● **ACTIVITY**
Exactly the lines from the one containing "cyan rectangle: (91, 63)" through the one containing "yellow arrow: (109, 28)" in the listing below are to be copied, with the pictures left out.

● **DATA FOR PROCESSING**

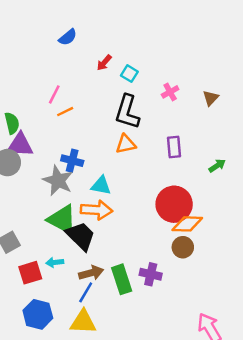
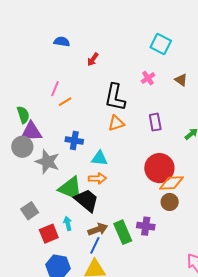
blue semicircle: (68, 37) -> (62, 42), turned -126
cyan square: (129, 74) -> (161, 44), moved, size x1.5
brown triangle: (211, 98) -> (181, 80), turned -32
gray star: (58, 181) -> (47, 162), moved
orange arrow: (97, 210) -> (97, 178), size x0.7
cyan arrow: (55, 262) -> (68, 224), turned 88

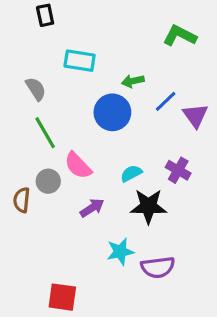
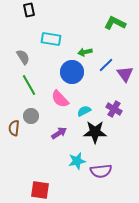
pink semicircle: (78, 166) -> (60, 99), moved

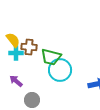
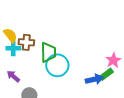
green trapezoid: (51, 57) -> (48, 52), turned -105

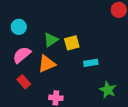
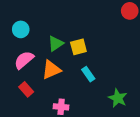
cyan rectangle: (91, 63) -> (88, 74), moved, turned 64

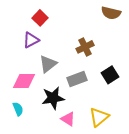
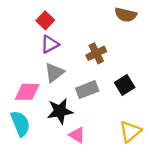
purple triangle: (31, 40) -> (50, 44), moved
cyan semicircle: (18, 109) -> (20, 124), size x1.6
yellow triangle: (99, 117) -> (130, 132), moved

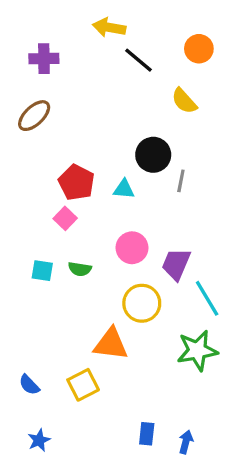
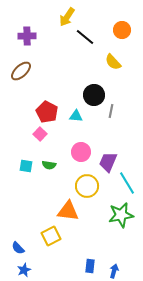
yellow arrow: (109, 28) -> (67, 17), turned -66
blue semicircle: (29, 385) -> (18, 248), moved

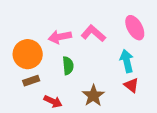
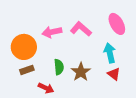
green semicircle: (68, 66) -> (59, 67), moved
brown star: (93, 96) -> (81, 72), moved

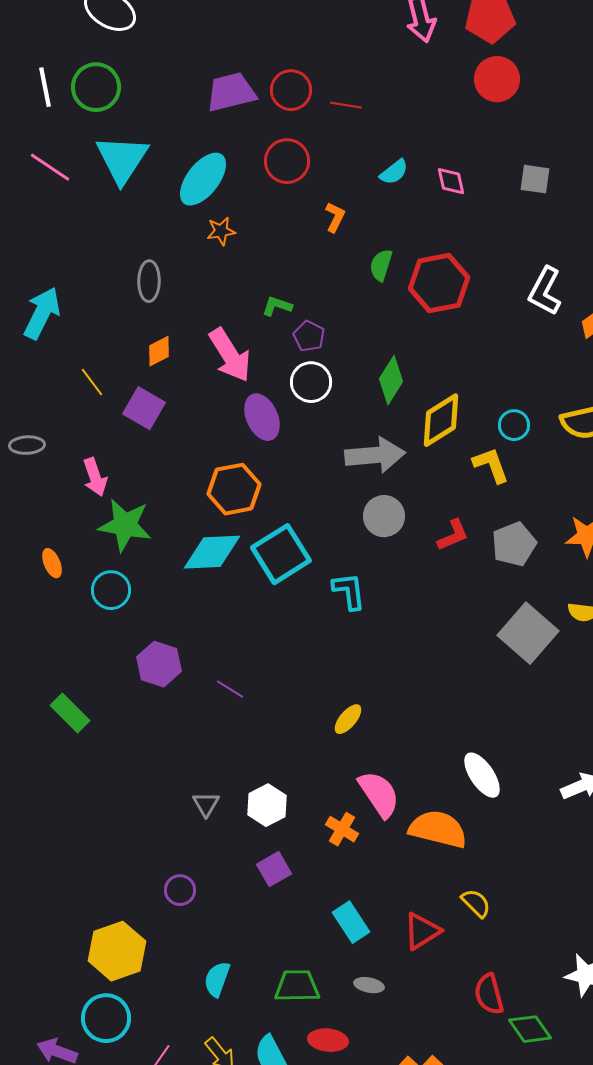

...

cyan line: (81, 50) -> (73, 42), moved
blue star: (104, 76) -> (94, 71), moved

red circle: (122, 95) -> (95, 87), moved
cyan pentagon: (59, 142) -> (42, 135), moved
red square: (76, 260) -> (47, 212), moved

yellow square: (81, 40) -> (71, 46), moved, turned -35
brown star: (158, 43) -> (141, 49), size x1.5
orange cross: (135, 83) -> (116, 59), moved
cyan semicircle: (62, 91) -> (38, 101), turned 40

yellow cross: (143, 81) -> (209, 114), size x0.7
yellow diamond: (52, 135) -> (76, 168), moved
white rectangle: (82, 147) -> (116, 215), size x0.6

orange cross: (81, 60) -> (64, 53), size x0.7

● **RESPONSE FOR THIS EXERCISE**
cyan rectangle: (91, 63) -> (88, 74), moved, turned 64

purple triangle: (31, 40) -> (50, 44), moved
cyan semicircle: (18, 109) -> (20, 124), size x1.6
yellow triangle: (99, 117) -> (130, 132), moved

yellow arrow: (109, 28) -> (67, 17), turned -66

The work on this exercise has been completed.